**DESCRIPTION OF THE TASK**
Go through the material and copy every line in which "toothbrush" appears.

::::::::::

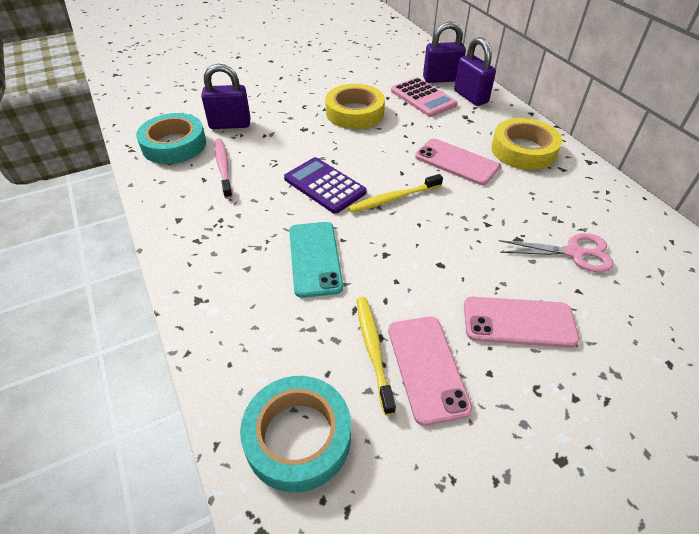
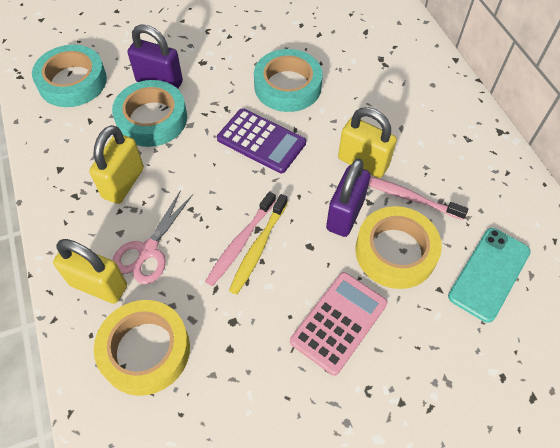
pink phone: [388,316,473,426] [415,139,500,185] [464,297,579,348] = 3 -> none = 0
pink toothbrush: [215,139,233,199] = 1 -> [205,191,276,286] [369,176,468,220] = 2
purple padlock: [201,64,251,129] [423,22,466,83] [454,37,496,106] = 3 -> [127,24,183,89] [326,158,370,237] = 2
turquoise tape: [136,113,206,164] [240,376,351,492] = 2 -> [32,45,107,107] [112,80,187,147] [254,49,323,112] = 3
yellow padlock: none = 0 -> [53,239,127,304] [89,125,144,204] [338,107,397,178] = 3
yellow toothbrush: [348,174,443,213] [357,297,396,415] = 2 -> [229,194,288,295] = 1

::::::::::

**EXERCISE OUTPUT**
pink toothbrush: [215,139,233,199] = 1 -> [205,191,276,286] [369,176,468,220] = 2
yellow toothbrush: [348,174,443,213] [357,297,396,415] = 2 -> [229,194,288,295] = 1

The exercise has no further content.